■ **YOUR OBJECTIVE**:
Copy out the data in full and exactly, passing over the pictures.

■ **DATA**:
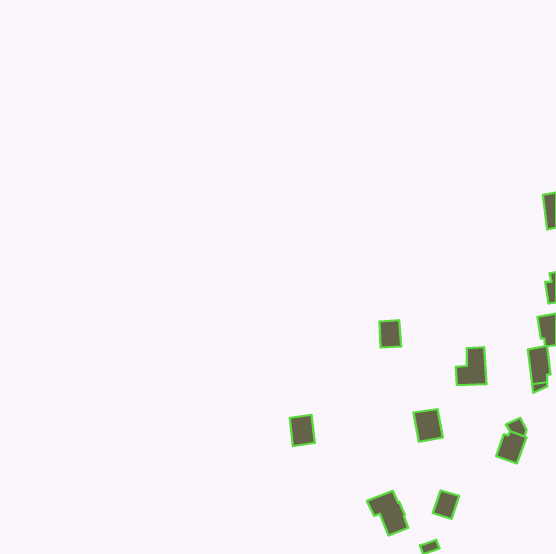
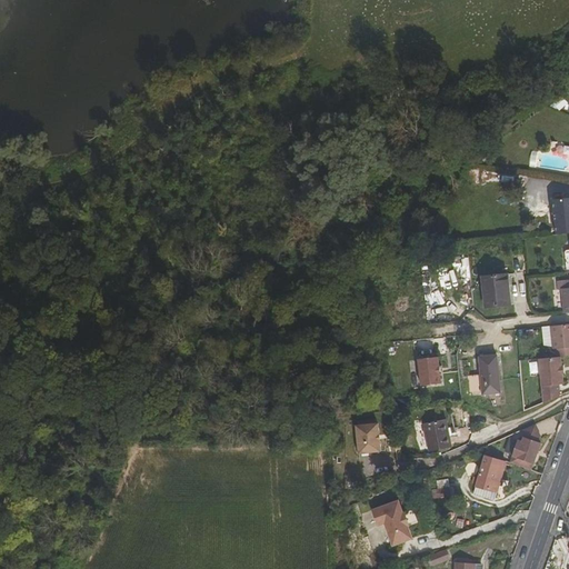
building: none -> [481,274,508,307]
building: [379,320,401,348] -> [420,357,442,385]
building: [290,415,315,446] -> [357,423,382,456]
building: [433,490,459,519] -> [476,462,502,491]

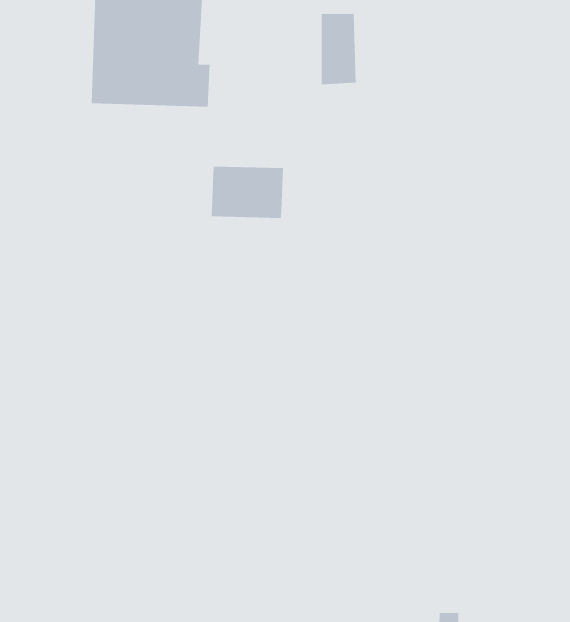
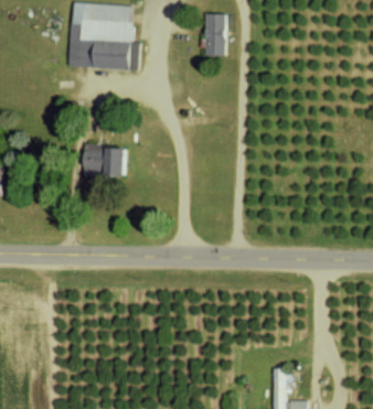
building: [211,166,284,218] -> [85,146,128,176]

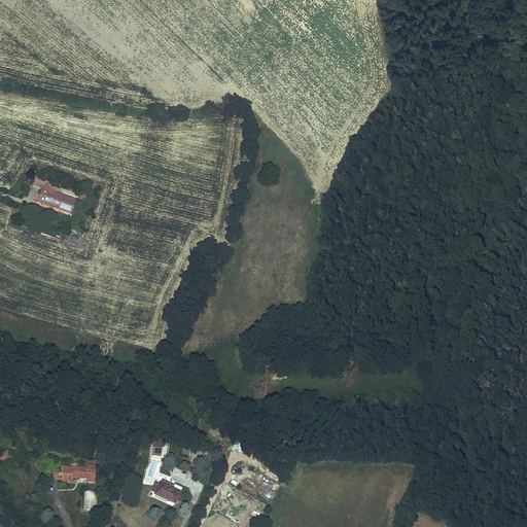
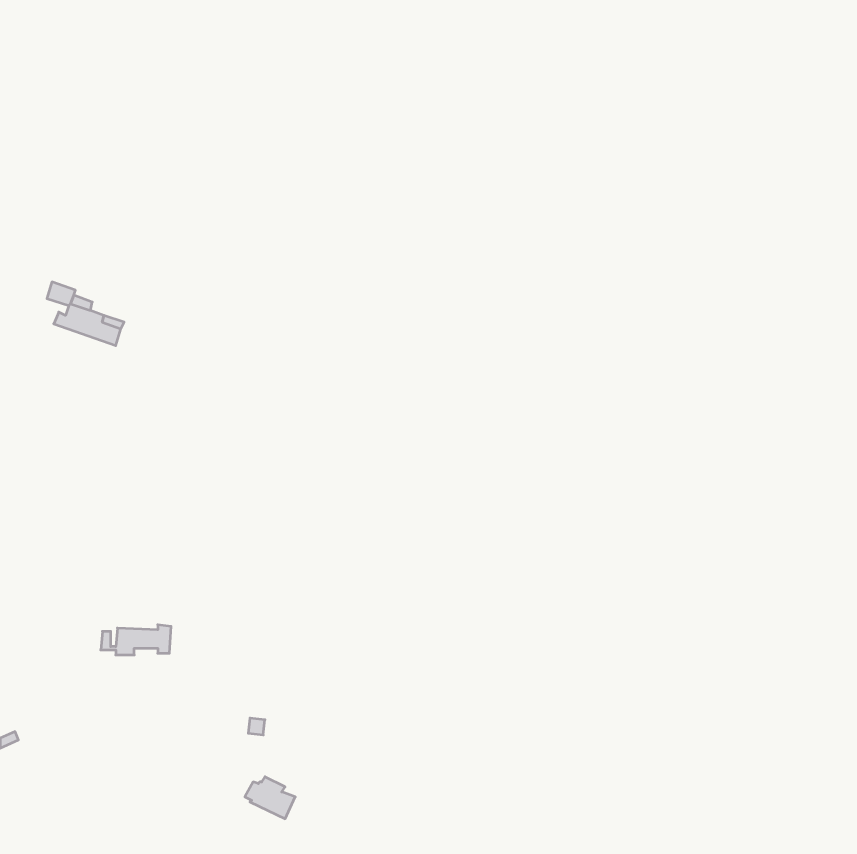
building: [52,462,96,481] -> [101,625,171,655]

■ **RESPONSE AREA**:
building: none -> [481,274,508,307]
building: [379,320,401,348] -> [420,357,442,385]
building: [290,415,315,446] -> [357,423,382,456]
building: [433,490,459,519] -> [476,462,502,491]

building: [211,166,284,218] -> [85,146,128,176]

building: [52,462,96,481] -> [101,625,171,655]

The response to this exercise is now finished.